**REQUIRED WORK:**
Output the data word for word. Begin at its first line and end at the line with "yellow nut: 5 -> 6".

===============

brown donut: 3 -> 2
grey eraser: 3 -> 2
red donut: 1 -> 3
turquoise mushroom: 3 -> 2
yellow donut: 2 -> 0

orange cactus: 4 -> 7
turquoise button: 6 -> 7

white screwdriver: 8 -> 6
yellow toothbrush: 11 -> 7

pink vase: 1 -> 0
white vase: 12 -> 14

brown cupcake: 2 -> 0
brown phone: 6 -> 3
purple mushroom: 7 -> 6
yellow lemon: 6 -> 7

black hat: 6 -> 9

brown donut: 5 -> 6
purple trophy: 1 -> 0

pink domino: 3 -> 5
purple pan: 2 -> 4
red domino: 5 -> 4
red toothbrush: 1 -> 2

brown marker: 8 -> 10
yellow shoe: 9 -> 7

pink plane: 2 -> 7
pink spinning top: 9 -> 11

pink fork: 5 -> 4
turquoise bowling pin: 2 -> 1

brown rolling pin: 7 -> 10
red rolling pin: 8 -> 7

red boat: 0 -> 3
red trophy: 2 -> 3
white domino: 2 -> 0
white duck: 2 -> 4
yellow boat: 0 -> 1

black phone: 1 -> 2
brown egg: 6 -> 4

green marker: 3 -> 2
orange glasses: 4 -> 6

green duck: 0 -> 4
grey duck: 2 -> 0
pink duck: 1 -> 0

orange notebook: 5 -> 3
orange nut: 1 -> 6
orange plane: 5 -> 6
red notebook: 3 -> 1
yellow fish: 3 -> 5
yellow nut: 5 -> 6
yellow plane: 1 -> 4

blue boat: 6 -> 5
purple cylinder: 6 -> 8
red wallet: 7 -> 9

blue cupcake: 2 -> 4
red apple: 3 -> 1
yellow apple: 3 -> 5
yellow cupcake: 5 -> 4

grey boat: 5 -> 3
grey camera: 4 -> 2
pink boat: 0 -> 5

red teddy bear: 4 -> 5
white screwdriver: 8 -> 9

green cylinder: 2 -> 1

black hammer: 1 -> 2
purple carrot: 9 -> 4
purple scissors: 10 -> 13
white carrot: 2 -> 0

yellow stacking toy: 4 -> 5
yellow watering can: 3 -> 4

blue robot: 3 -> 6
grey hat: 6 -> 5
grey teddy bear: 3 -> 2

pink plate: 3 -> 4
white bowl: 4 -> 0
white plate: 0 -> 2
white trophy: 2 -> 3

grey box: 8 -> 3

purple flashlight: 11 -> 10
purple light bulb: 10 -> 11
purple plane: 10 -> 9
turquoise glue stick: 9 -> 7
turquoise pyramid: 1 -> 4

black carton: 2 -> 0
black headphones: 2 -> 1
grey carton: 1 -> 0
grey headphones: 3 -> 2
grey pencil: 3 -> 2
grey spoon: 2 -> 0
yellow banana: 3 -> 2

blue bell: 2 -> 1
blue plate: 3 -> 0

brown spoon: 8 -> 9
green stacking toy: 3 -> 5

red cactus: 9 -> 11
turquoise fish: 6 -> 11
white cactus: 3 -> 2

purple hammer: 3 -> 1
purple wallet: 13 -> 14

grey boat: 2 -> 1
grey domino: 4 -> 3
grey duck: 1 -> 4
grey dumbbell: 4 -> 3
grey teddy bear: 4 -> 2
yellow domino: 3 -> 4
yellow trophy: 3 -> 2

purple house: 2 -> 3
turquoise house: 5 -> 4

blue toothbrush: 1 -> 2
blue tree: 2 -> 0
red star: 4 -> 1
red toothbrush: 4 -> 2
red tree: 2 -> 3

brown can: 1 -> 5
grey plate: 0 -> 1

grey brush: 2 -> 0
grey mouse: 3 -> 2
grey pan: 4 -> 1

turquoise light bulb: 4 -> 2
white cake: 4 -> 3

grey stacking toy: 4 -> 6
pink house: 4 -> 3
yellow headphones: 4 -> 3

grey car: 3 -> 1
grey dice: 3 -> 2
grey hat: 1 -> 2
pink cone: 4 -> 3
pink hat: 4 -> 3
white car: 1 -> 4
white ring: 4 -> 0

===============

**YOUR RESPONSE:**
brown donut: 3 -> 2
grey eraser: 3 -> 2
red donut: 1 -> 3
turquoise mushroom: 3 -> 2
yellow donut: 2 -> 0

orange cactus: 4 -> 7
turquoise button: 6 -> 7

white screwdriver: 8 -> 6
yellow toothbrush: 11 -> 7

pink vase: 1 -> 0
white vase: 12 -> 14

brown cupcake: 2 -> 0
brown phone: 6 -> 3
purple mushroom: 7 -> 6
yellow lemon: 6 -> 7

black hat: 6 -> 9

brown donut: 5 -> 6
purple trophy: 1 -> 0

pink domino: 3 -> 5
purple pan: 2 -> 4
red domino: 5 -> 4
red toothbrush: 1 -> 2

brown marker: 8 -> 10
yellow shoe: 9 -> 7

pink plane: 2 -> 7
pink spinning top: 9 -> 11

pink fork: 5 -> 4
turquoise bowling pin: 2 -> 1

brown rolling pin: 7 -> 10
red rolling pin: 8 -> 7

red boat: 0 -> 3
red trophy: 2 -> 3
white domino: 2 -> 0
white duck: 2 -> 4
yellow boat: 0 -> 1

black phone: 1 -> 2
brown egg: 6 -> 4

green marker: 3 -> 2
orange glasses: 4 -> 6

green duck: 0 -> 4
grey duck: 2 -> 0
pink duck: 1 -> 0

orange notebook: 5 -> 3
orange nut: 1 -> 6
orange plane: 5 -> 6
red notebook: 3 -> 1
yellow fish: 3 -> 5
yellow nut: 5 -> 6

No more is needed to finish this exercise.